Work to be completed: Output the entries that follow character for character. Leave every image out.

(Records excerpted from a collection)
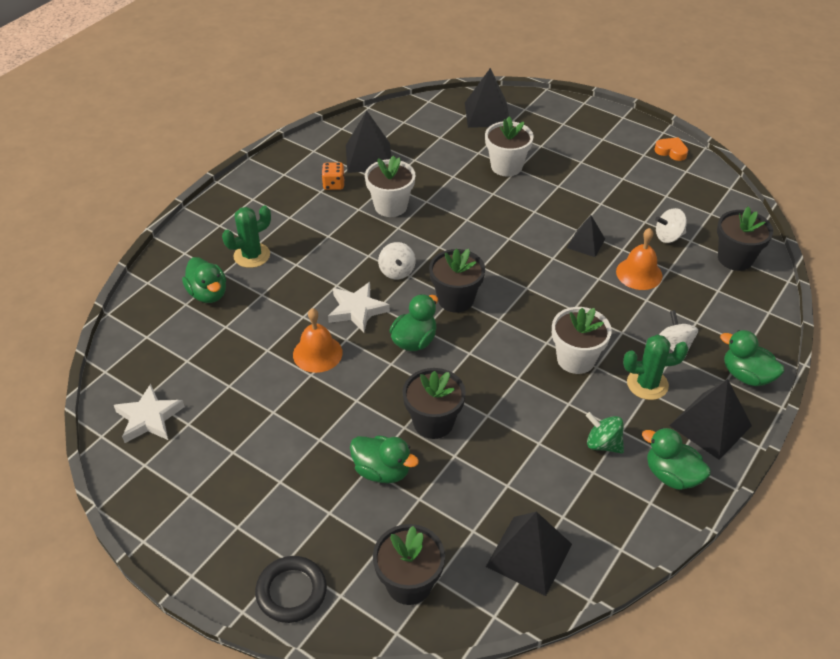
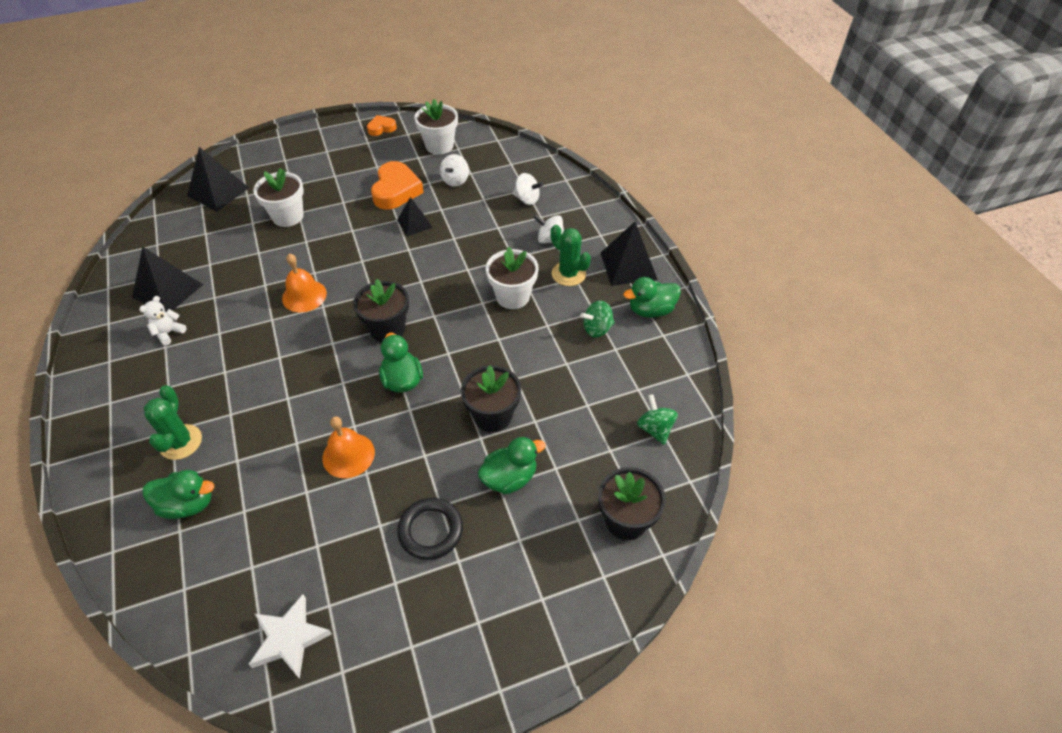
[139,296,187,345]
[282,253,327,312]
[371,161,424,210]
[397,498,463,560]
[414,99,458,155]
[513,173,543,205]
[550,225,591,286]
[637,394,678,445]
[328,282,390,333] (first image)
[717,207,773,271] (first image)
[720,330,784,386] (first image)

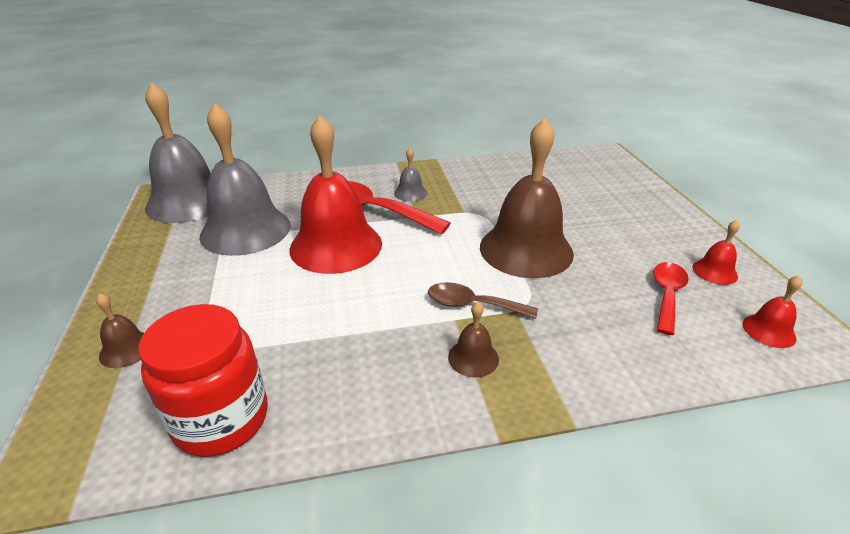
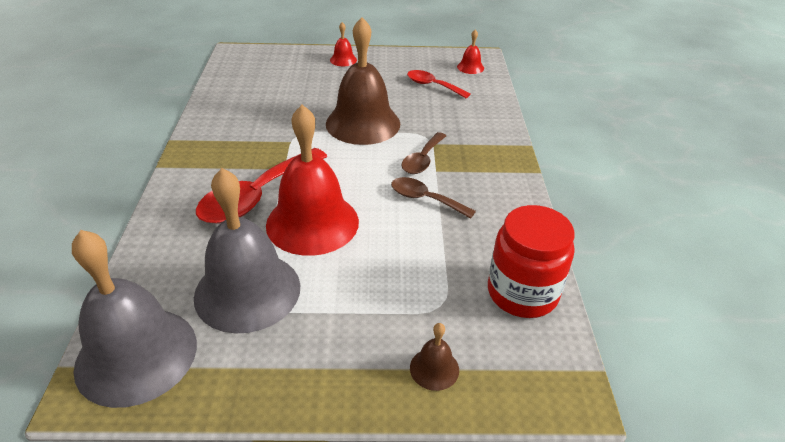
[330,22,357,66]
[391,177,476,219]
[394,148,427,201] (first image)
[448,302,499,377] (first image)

Answer to this problem:
[139,296,187,345]
[282,253,327,312]
[371,161,424,210]
[397,498,463,560]
[414,99,458,155]
[513,173,543,205]
[550,225,591,286]
[637,394,678,445]
[328,282,390,333] (first image)
[717,207,773,271] (first image)
[720,330,784,386] (first image)

[330,22,357,66]
[391,177,476,219]
[394,148,427,201] (first image)
[448,302,499,377] (first image)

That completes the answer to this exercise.